Directions: All the lines below need retyping exactly, apart from the images.

Material supplied:

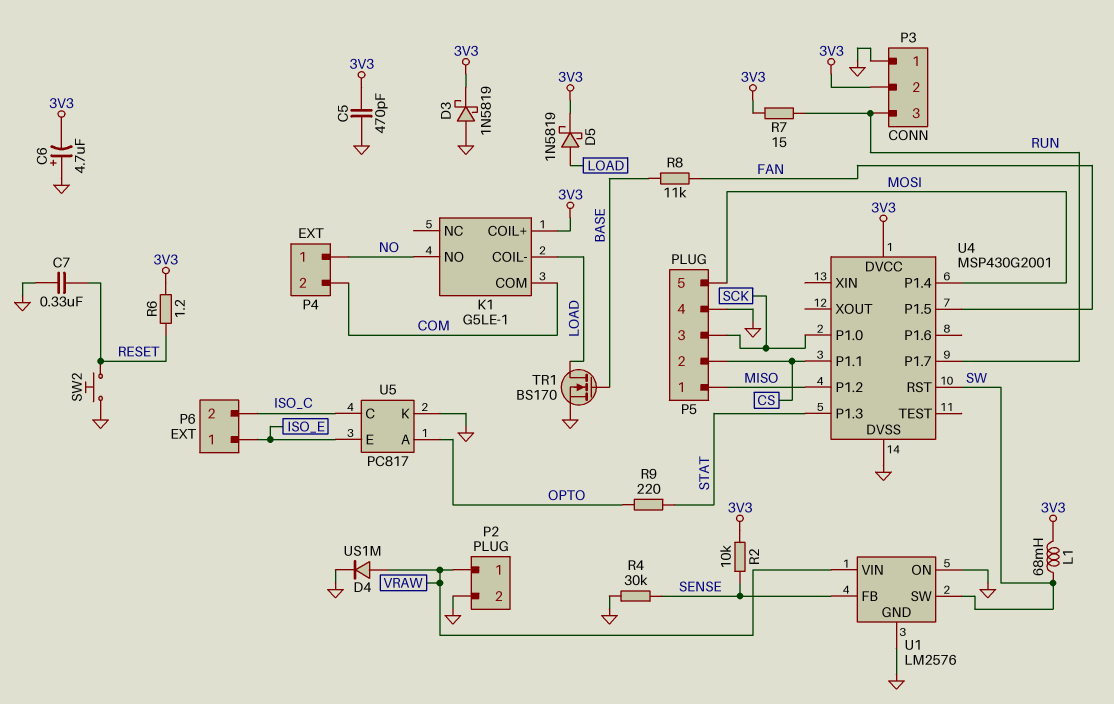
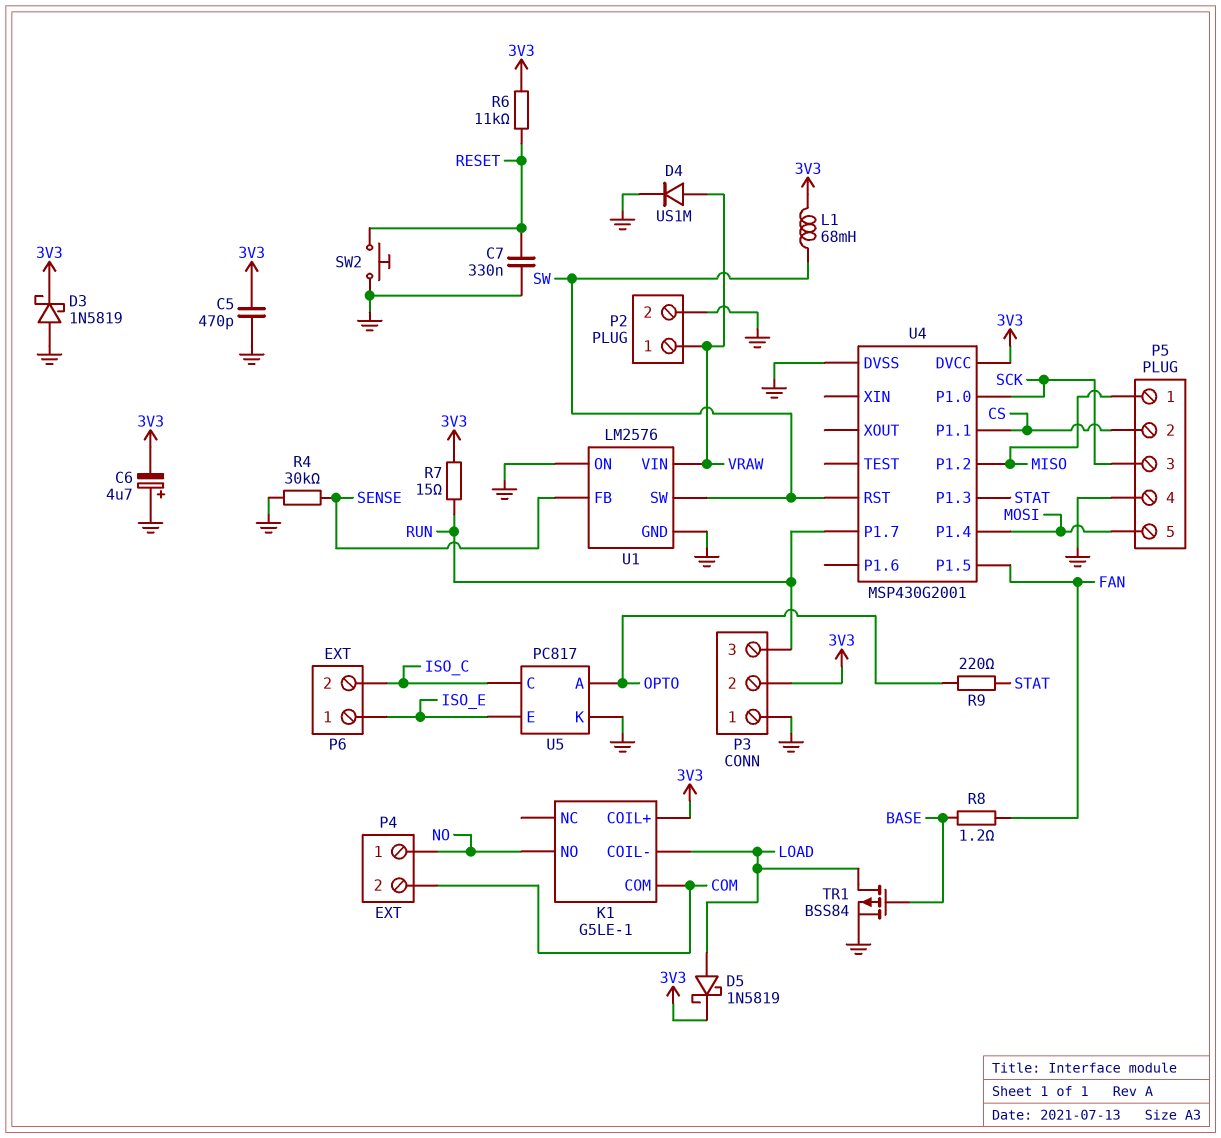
R2: 10k (3V3, SENSE) -> none
R6: 1.2 (3V3, RESET) -> 11k (3V3, RESET)
R8: 11k (BASE, FAN) -> 1.2 (BASE, FAN)
TR1: NMOS BS170 (G BASE, D LOAD, S GND) -> PMOS BSS84 (G BASE, D LOAD, S GND)

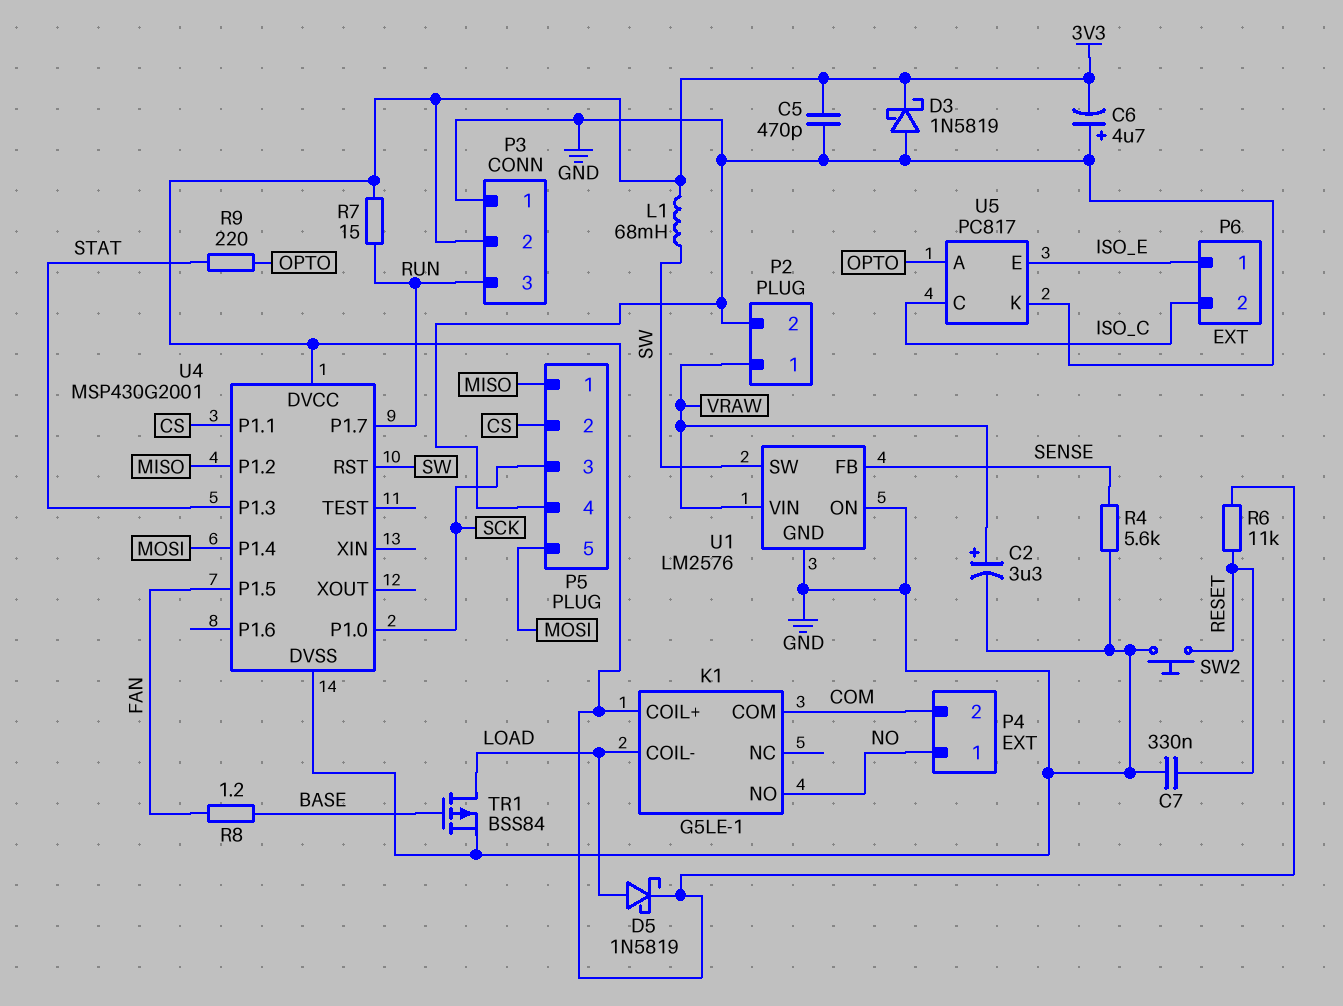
C2: none -> 3.3uF (plus VRAW, minus GND)
D4: diode US1M (A VRAW, K GND) -> none
R4: 30k (GND, SENSE) -> 5.6k (GND, SENSE)

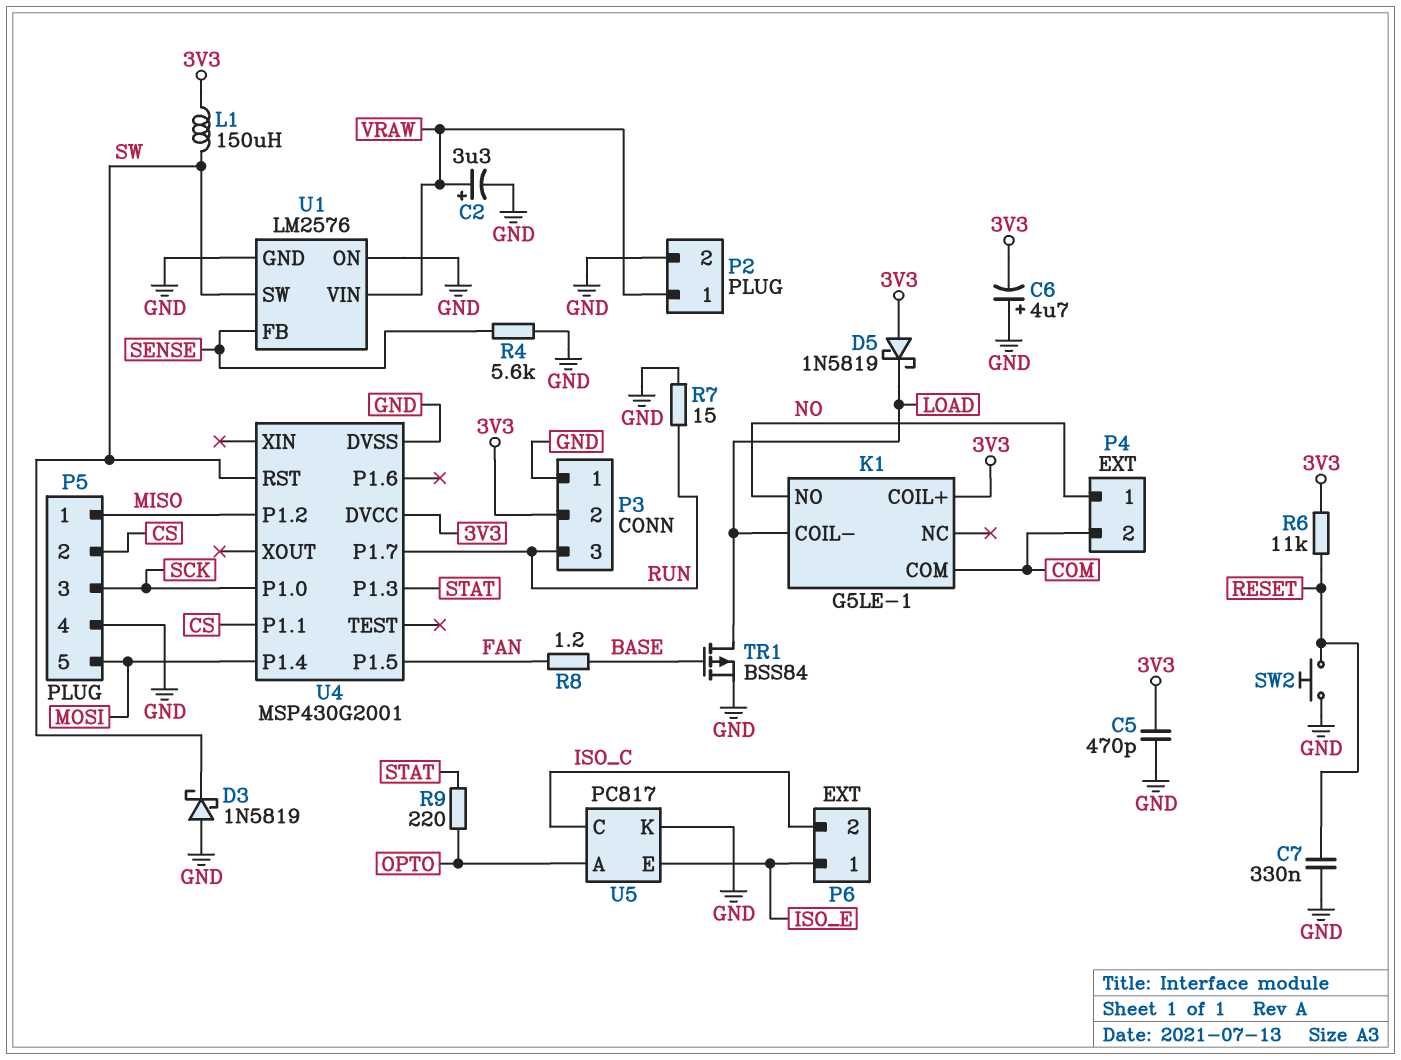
D3: schottky 1N5819 (A GND, K 3V3) -> schottky 1N5819 (A GND, K SW)
D5: schottky 1N5819 (A LOAD, K 3V3) -> schottky 1N5819 (A 3V3, K LOAD)
L1: 68mH (3V3, SW) -> 150uH (3V3, SW)
R7: 15 (3V3, RUN) -> 15 (GND, RUN)

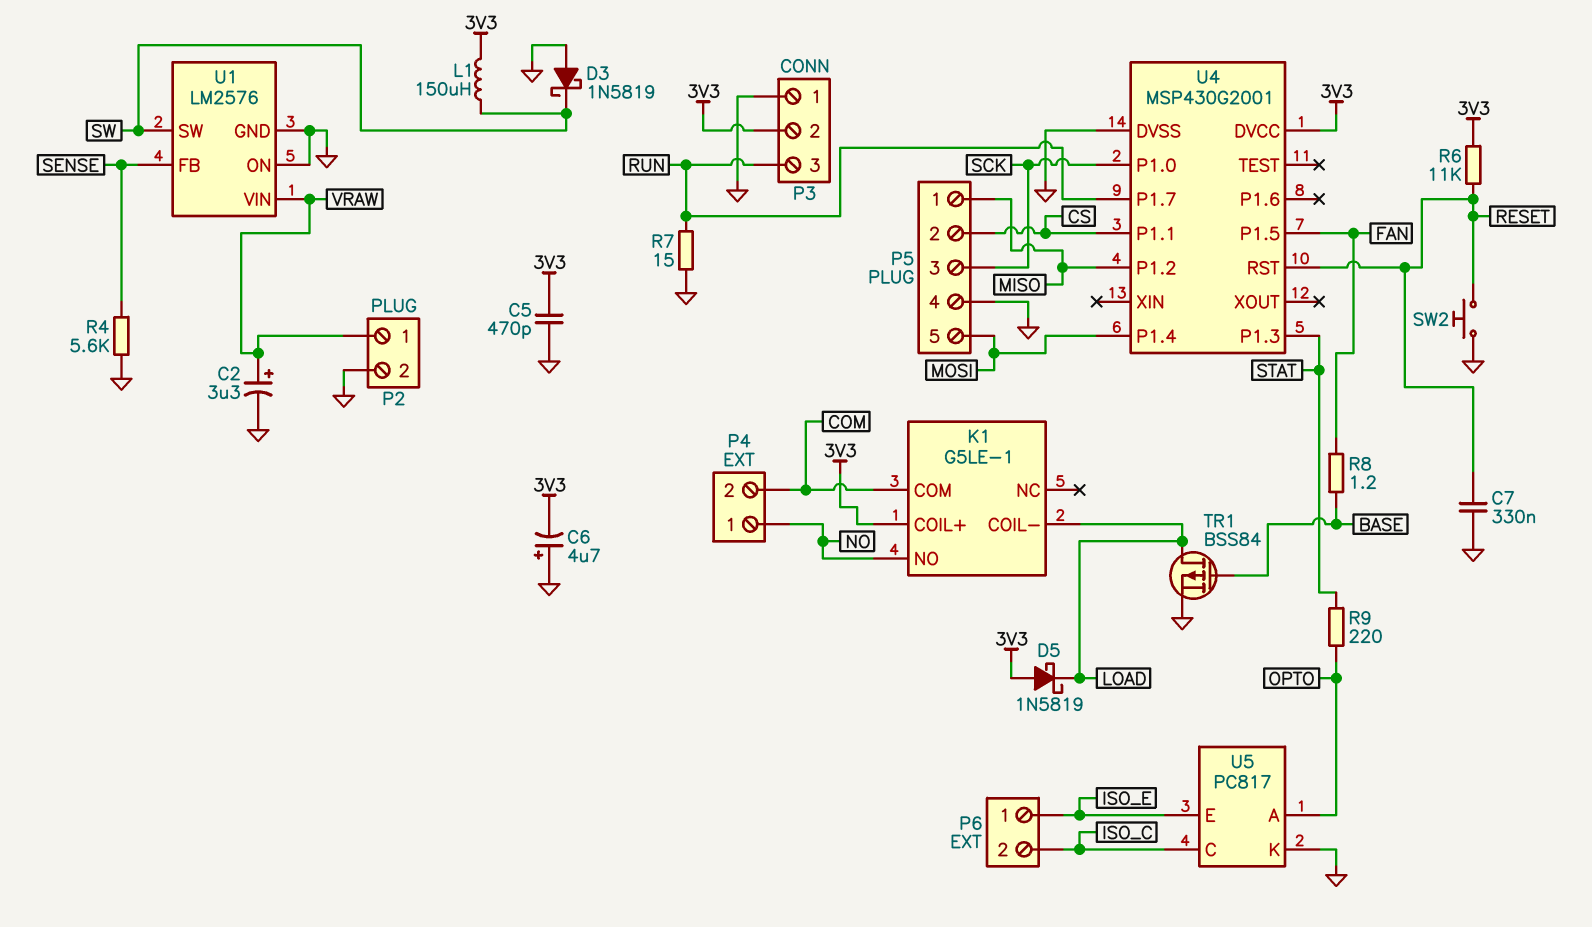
U4 pin RST: SW -> RESET

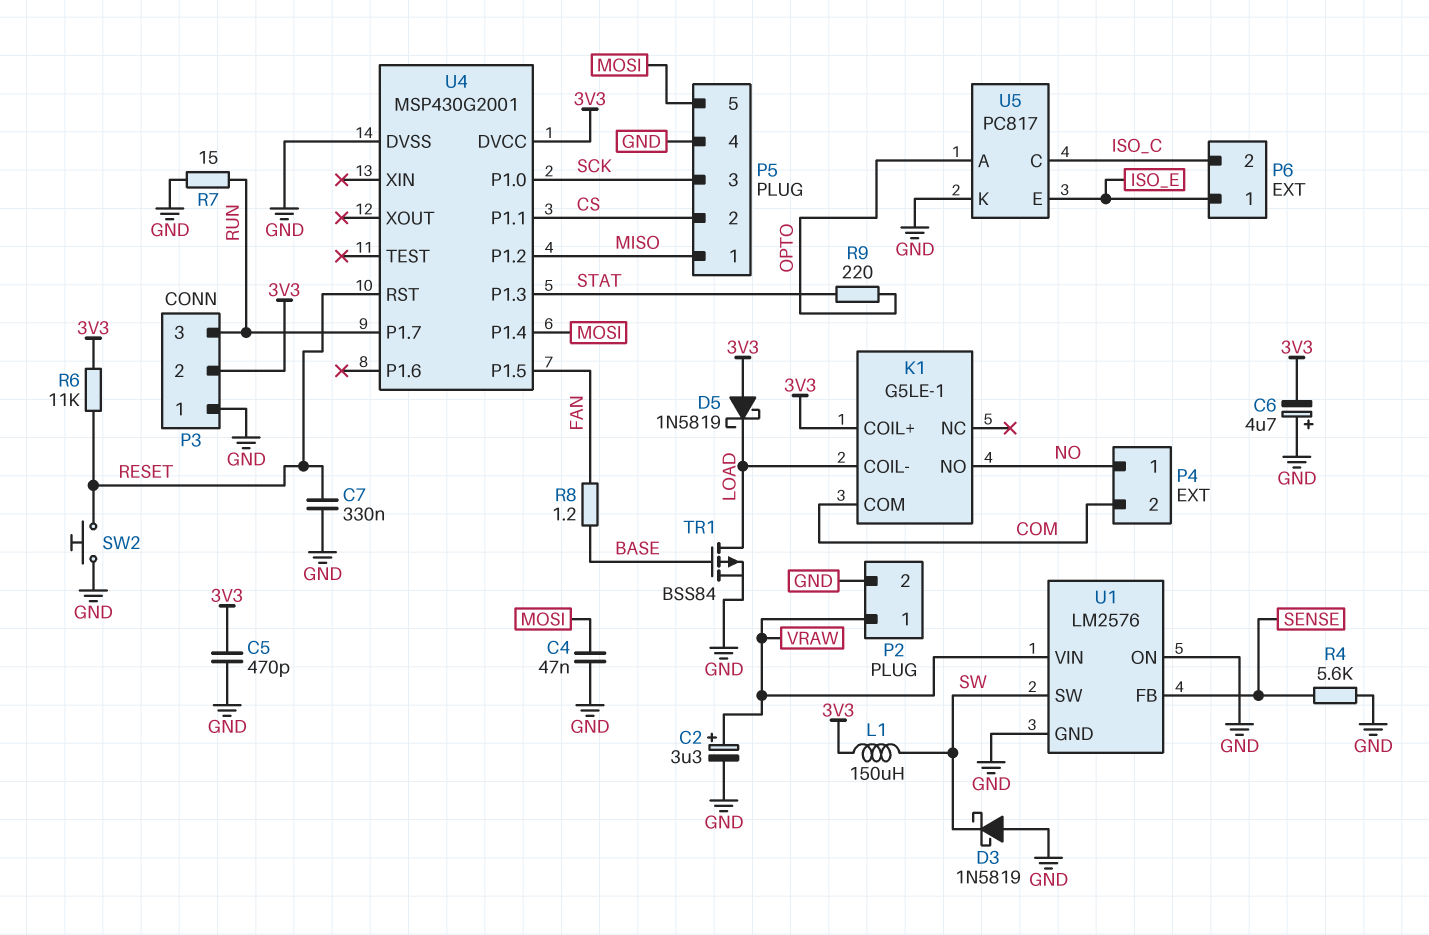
C4: none -> 47nF (GND, MOSI)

Reply:
R2: 10k (3V3, SENSE) -> none
R6: 1.2 (3V3, RESET) -> 11k (3V3, RESET)
R8: 11k (BASE, FAN) -> 1.2 (BASE, FAN)
TR1: NMOS BS170 (G BASE, D LOAD, S GND) -> PMOS BSS84 (G BASE, D LOAD, S GND)

C2: none -> 3.3uF (plus VRAW, minus GND)
D4: diode US1M (A VRAW, K GND) -> none
R4: 30k (GND, SENSE) -> 5.6k (GND, SENSE)

D3: schottky 1N5819 (A GND, K 3V3) -> schottky 1N5819 (A GND, K SW)
D5: schottky 1N5819 (A LOAD, K 3V3) -> schottky 1N5819 (A 3V3, K LOAD)
L1: 68mH (3V3, SW) -> 150uH (3V3, SW)
R7: 15 (3V3, RUN) -> 15 (GND, RUN)

U4 pin RST: SW -> RESET

C4: none -> 47nF (GND, MOSI)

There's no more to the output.